(AIM OF THE TASK) Using the data below, gather each line that includes the word "yellow".

Content starts

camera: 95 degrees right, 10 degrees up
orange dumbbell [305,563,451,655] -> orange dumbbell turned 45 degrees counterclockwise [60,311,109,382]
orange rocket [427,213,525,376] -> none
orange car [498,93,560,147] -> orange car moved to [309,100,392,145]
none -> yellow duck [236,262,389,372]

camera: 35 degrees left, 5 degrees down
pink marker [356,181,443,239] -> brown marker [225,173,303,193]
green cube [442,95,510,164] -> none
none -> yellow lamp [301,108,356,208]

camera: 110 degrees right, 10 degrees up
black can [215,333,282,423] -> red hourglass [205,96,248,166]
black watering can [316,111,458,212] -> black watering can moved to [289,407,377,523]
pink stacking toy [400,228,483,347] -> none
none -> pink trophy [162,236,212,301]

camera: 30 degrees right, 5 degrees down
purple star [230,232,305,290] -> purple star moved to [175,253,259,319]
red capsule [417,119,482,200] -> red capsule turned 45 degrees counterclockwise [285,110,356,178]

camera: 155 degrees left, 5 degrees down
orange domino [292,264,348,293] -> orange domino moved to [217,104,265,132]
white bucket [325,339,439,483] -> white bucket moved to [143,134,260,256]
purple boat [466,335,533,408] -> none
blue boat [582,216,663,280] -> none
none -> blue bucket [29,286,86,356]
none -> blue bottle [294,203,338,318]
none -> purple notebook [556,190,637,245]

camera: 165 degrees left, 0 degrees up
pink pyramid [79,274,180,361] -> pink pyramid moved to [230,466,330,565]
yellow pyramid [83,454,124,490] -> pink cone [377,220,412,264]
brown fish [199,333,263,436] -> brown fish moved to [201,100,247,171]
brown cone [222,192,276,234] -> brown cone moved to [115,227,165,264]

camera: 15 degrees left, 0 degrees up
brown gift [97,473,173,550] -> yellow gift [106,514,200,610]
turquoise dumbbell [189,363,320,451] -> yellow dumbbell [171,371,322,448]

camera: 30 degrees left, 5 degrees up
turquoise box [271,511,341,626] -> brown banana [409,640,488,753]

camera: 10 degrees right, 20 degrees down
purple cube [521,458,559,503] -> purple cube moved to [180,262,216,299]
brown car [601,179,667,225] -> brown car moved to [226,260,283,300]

Content ends

(ANSWER TO THIS TASK)
none -> yellow duck [236,262,389,372]
none -> yellow lamp [301,108,356,208]
yellow pyramid [83,454,124,490] -> pink cone [377,220,412,264]
brown gift [97,473,173,550] -> yellow gift [106,514,200,610]
turquoise dumbbell [189,363,320,451] -> yellow dumbbell [171,371,322,448]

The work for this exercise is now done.